The entries that follow should be written out exactly.
(Beginning of Recorded information)
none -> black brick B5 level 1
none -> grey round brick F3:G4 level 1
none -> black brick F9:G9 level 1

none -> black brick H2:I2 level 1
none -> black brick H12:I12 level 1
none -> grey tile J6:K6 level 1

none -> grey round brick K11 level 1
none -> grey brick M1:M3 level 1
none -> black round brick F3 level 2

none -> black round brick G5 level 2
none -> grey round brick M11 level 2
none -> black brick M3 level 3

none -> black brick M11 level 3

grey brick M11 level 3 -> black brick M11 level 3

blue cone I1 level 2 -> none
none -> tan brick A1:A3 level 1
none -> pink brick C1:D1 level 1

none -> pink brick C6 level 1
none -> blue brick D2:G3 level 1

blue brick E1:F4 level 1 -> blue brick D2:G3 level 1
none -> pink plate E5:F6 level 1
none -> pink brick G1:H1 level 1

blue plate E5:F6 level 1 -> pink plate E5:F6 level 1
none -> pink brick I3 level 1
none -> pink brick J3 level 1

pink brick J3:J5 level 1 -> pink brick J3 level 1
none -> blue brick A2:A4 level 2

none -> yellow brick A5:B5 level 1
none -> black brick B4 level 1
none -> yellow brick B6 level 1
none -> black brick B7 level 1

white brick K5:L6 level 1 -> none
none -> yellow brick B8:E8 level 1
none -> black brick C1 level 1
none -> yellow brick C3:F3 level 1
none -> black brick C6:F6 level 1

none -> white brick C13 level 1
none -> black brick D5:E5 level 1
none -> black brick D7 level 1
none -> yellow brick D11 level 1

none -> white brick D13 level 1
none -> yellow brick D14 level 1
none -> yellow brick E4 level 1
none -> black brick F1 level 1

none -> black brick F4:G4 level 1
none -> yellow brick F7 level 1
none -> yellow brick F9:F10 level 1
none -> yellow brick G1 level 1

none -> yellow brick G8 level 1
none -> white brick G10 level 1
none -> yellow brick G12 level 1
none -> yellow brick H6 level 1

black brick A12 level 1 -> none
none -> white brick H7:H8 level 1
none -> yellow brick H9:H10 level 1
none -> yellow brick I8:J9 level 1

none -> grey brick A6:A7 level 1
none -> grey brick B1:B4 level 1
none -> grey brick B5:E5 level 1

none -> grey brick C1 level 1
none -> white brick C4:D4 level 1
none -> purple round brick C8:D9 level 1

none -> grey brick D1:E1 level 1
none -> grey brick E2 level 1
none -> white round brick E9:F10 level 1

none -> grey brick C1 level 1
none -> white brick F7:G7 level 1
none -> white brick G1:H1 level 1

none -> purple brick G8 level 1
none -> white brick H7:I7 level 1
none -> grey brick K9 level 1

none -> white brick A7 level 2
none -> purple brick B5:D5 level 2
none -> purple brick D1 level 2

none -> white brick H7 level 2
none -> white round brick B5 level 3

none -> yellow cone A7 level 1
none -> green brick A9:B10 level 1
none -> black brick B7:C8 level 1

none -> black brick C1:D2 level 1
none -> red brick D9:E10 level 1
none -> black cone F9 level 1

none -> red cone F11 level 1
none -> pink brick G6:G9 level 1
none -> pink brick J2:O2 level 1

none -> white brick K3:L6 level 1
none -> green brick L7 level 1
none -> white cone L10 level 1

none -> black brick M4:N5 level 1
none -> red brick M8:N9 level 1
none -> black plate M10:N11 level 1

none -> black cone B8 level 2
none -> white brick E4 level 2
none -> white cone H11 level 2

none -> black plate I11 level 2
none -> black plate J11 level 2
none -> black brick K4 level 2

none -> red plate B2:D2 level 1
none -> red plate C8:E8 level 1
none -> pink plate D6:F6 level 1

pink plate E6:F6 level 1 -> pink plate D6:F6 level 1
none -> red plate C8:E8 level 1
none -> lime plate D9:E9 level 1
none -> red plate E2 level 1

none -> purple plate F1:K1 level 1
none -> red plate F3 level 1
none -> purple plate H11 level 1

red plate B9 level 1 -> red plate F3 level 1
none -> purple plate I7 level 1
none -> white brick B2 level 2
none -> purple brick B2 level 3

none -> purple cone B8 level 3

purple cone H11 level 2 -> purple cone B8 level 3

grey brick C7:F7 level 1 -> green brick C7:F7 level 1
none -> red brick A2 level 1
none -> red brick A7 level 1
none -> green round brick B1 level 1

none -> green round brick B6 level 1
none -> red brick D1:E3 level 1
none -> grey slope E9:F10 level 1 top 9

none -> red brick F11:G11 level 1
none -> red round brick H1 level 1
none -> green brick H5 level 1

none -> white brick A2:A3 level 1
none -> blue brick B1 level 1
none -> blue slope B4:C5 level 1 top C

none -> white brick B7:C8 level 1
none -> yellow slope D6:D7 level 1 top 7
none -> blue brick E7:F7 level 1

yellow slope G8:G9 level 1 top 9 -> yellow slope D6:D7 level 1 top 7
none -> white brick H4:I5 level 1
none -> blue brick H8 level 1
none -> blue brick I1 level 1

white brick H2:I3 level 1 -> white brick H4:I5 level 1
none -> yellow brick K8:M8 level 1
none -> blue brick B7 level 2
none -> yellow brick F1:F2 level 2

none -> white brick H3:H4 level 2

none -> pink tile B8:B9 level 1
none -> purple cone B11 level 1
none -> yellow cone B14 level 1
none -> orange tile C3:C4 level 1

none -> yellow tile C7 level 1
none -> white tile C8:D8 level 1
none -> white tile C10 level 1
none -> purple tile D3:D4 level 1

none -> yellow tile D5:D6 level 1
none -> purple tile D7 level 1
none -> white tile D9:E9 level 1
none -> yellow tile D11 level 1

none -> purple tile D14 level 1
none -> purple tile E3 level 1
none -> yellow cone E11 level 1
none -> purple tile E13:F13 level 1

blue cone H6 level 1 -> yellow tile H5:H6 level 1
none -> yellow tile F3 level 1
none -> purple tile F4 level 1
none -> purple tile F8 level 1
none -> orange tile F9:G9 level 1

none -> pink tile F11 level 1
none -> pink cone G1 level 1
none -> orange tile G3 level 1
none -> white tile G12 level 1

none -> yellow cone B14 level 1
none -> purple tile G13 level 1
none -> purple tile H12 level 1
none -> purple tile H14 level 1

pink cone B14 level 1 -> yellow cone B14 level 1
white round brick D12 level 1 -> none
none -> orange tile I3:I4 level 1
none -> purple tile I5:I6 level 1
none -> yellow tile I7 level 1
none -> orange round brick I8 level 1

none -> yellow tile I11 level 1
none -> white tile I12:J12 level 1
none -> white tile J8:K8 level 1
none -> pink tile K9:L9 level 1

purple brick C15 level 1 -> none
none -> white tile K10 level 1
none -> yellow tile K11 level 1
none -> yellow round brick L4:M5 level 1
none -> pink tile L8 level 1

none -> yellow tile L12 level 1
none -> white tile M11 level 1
(End of Recorded information)
* _Output of the task_:
none -> black brick B5 level 1
none -> grey round brick F3:G4 level 1
none -> black brick F9:G9 level 1

none -> black brick H2:I2 level 1
none -> black brick H12:I12 level 1
none -> grey tile J6:K6 level 1

none -> grey round brick K11 level 1
none -> grey brick M1:M3 level 1
none -> black round brick F3 level 2

none -> black round brick G5 level 2
none -> grey round brick M11 level 2
none -> black brick M3 level 3

none -> black brick M11 level 3

grey brick M11 level 3 -> black brick M11 level 3

blue cone I1 level 2 -> none
none -> tan brick A1:A3 level 1
none -> pink brick C1:D1 level 1

none -> pink brick C6 level 1
none -> blue brick D2:G3 level 1

blue brick E1:F4 level 1 -> blue brick D2:G3 level 1
none -> pink plate E5:F6 level 1
none -> pink brick G1:H1 level 1

blue plate E5:F6 level 1 -> pink plate E5:F6 level 1
none -> pink brick I3 level 1
none -> pink brick J3 level 1

pink brick J3:J5 level 1 -> pink brick J3 level 1
none -> blue brick A2:A4 level 2

none -> yellow brick A5:B5 level 1
none -> black brick B4 level 1
none -> yellow brick B6 level 1
none -> black brick B7 level 1

white brick K5:L6 level 1 -> none
none -> yellow brick B8:E8 level 1
none -> black brick C1 level 1
none -> yellow brick C3:F3 level 1
none -> black brick C6:F6 level 1

none -> white brick C13 level 1
none -> black brick D5:E5 level 1
none -> black brick D7 level 1
none -> yellow brick D11 level 1

none -> white brick D13 level 1
none -> yellow brick D14 level 1
none -> yellow brick E4 level 1
none -> black brick F1 level 1

none -> black brick F4:G4 level 1
none -> yellow brick F7 level 1
none -> yellow brick F9:F10 level 1
none -> yellow brick G1 level 1

none -> yellow brick G8 level 1
none -> white brick G10 level 1
none -> yellow brick G12 level 1
none -> yellow brick H6 level 1

black brick A12 level 1 -> none
none -> white brick H7:H8 level 1
none -> yellow brick H9:H10 level 1
none -> yellow brick I8:J9 level 1

none -> grey brick A6:A7 level 1
none -> grey brick B1:B4 level 1
none -> grey brick B5:E5 level 1

none -> grey brick C1 level 1
none -> white brick C4:D4 level 1
none -> purple round brick C8:D9 level 1

none -> grey brick D1:E1 level 1
none -> grey brick E2 level 1
none -> white round brick E9:F10 level 1

none -> grey brick C1 level 1
none -> white brick F7:G7 level 1
none -> white brick G1:H1 level 1

none -> purple brick G8 level 1
none -> white brick H7:I7 level 1
none -> grey brick K9 level 1

none -> white brick A7 level 2
none -> purple brick B5:D5 level 2
none -> purple brick D1 level 2

none -> white brick H7 level 2
none -> white round brick B5 level 3

none -> yellow cone A7 level 1
none -> green brick A9:B10 level 1
none -> black brick B7:C8 level 1

none -> black brick C1:D2 level 1
none -> red brick D9:E10 level 1
none -> black cone F9 level 1

none -> red cone F11 level 1
none -> pink brick G6:G9 level 1
none -> pink brick J2:O2 level 1

none -> white brick K3:L6 level 1
none -> green brick L7 level 1
none -> white cone L10 level 1

none -> black brick M4:N5 level 1
none -> red brick M8:N9 level 1
none -> black plate M10:N11 level 1

none -> black cone B8 level 2
none -> white brick E4 level 2
none -> white cone H11 level 2

none -> black plate I11 level 2
none -> black plate J11 level 2
none -> black brick K4 level 2

none -> red plate B2:D2 level 1
none -> red plate C8:E8 level 1
none -> pink plate D6:F6 level 1

pink plate E6:F6 level 1 -> pink plate D6:F6 level 1
none -> red plate C8:E8 level 1
none -> lime plate D9:E9 level 1
none -> red plate E2 level 1

none -> purple plate F1:K1 level 1
none -> red plate F3 level 1
none -> purple plate H11 level 1

red plate B9 level 1 -> red plate F3 level 1
none -> purple plate I7 level 1
none -> white brick B2 level 2
none -> purple brick B2 level 3

none -> purple cone B8 level 3

purple cone H11 level 2 -> purple cone B8 level 3

grey brick C7:F7 level 1 -> green brick C7:F7 level 1
none -> red brick A2 level 1
none -> red brick A7 level 1
none -> green round brick B1 level 1

none -> green round brick B6 level 1
none -> red brick D1:E3 level 1
none -> grey slope E9:F10 level 1 top 9

none -> red brick F11:G11 level 1
none -> red round brick H1 level 1
none -> green brick H5 level 1

none -> white brick A2:A3 level 1
none -> blue brick B1 level 1
none -> blue slope B4:C5 level 1 top C

none -> white brick B7:C8 level 1
none -> yellow slope D6:D7 level 1 top 7
none -> blue brick E7:F7 level 1

yellow slope G8:G9 level 1 top 9 -> yellow slope D6:D7 level 1 top 7
none -> white brick H4:I5 level 1
none -> blue brick H8 level 1
none -> blue brick I1 level 1

white brick H2:I3 level 1 -> white brick H4:I5 level 1
none -> yellow brick K8:M8 level 1
none -> blue brick B7 level 2
none -> yellow brick F1:F2 level 2

none -> white brick H3:H4 level 2

none -> pink tile B8:B9 level 1
none -> purple cone B11 level 1
none -> yellow cone B14 level 1
none -> orange tile C3:C4 level 1

none -> yellow tile C7 level 1
none -> white tile C8:D8 level 1
none -> white tile C10 level 1
none -> purple tile D3:D4 level 1

none -> yellow tile D5:D6 level 1
none -> purple tile D7 level 1
none -> white tile D9:E9 level 1
none -> yellow tile D11 level 1

none -> purple tile D14 level 1
none -> purple tile E3 level 1
none -> yellow cone E11 level 1
none -> purple tile E13:F13 level 1

blue cone H6 level 1 -> yellow tile H5:H6 level 1
none -> yellow tile F3 level 1
none -> purple tile F4 level 1
none -> purple tile F8 level 1
none -> orange tile F9:G9 level 1

none -> pink tile F11 level 1
none -> pink cone G1 level 1
none -> orange tile G3 level 1
none -> white tile G12 level 1

none -> yellow cone B14 level 1
none -> purple tile G13 level 1
none -> purple tile H12 level 1
none -> purple tile H14 level 1

pink cone B14 level 1 -> yellow cone B14 level 1
white round brick D12 level 1 -> none
none -> orange tile I3:I4 level 1
none -> purple tile I5:I6 level 1
none -> yellow tile I7 level 1
none -> orange round brick I8 level 1

none -> yellow tile I11 level 1
none -> white tile I12:J12 level 1
none -> white tile J8:K8 level 1
none -> pink tile K9:L9 level 1

purple brick C15 level 1 -> none
none -> white tile K10 level 1
none -> yellow tile K11 level 1
none -> yellow round brick L4:M5 level 1
none -> pink tile L8 level 1

none -> yellow tile L12 level 1
none -> white tile M11 level 1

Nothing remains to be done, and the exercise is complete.